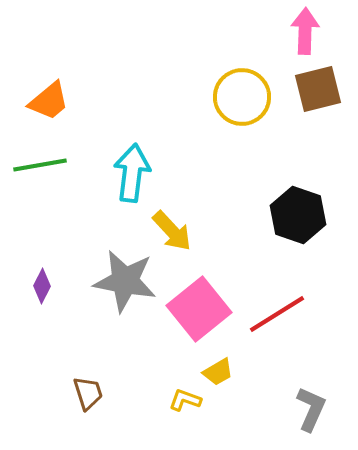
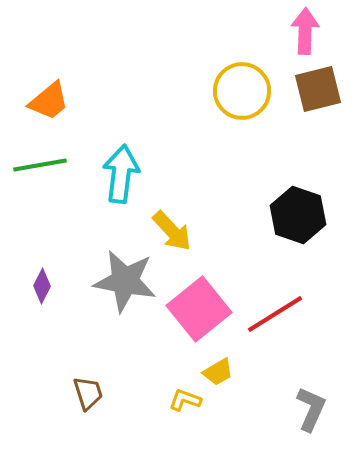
yellow circle: moved 6 px up
cyan arrow: moved 11 px left, 1 px down
red line: moved 2 px left
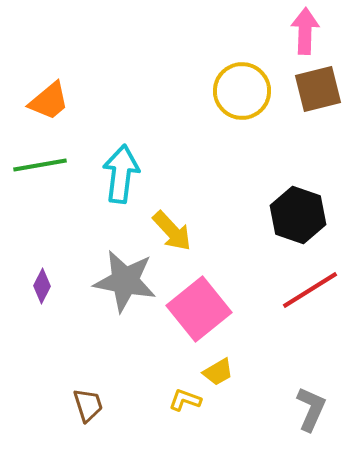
red line: moved 35 px right, 24 px up
brown trapezoid: moved 12 px down
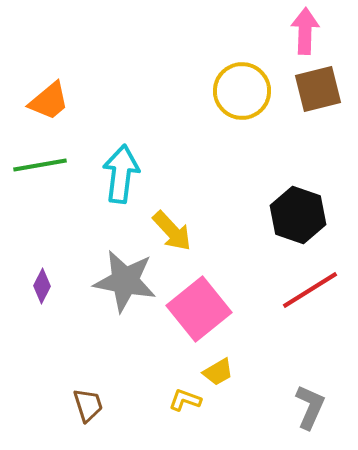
gray L-shape: moved 1 px left, 2 px up
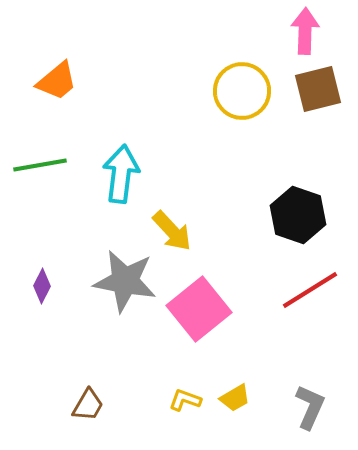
orange trapezoid: moved 8 px right, 20 px up
yellow trapezoid: moved 17 px right, 26 px down
brown trapezoid: rotated 48 degrees clockwise
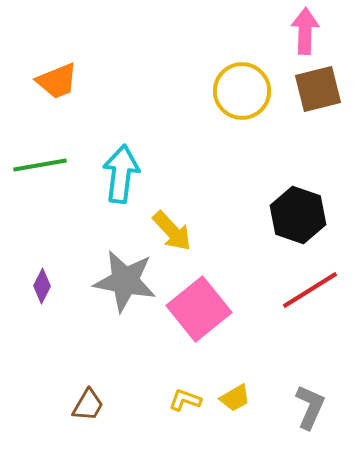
orange trapezoid: rotated 18 degrees clockwise
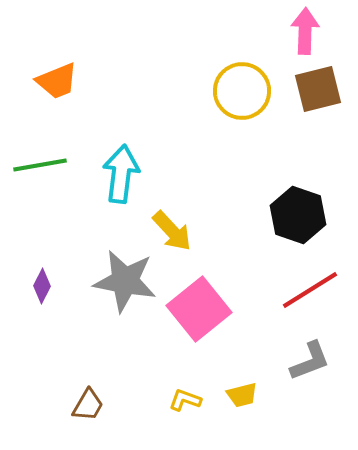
yellow trapezoid: moved 7 px right, 3 px up; rotated 16 degrees clockwise
gray L-shape: moved 46 px up; rotated 45 degrees clockwise
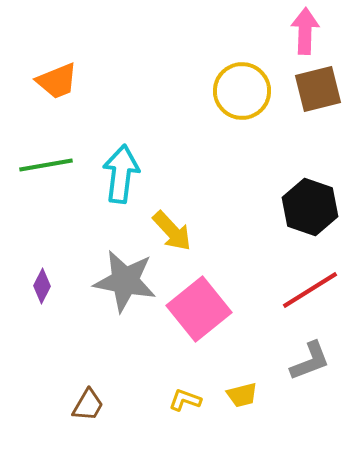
green line: moved 6 px right
black hexagon: moved 12 px right, 8 px up
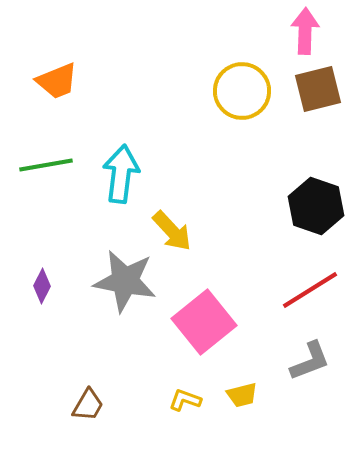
black hexagon: moved 6 px right, 1 px up
pink square: moved 5 px right, 13 px down
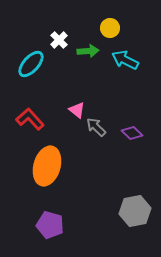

********

THE EXERCISE: Transcribe every line of the data above verbatim, leaving out the pictures.

SOLUTION FOR THIS EXERCISE:
yellow circle: moved 6 px up
cyan arrow: moved 11 px left, 1 px down
red line: moved 2 px left
red line: moved 35 px right, 24 px up
brown trapezoid: moved 12 px down
gray L-shape: moved 1 px left, 2 px up
orange trapezoid: moved 8 px right, 20 px up
yellow trapezoid: moved 17 px right, 26 px down
brown trapezoid: rotated 48 degrees clockwise
orange trapezoid: rotated 18 degrees clockwise
yellow trapezoid: moved 7 px right, 3 px up; rotated 16 degrees clockwise
gray L-shape: moved 46 px up; rotated 45 degrees clockwise
green line: moved 6 px right
black hexagon: moved 12 px right, 8 px up
black hexagon: moved 6 px right, 1 px up
pink square: moved 5 px right, 13 px down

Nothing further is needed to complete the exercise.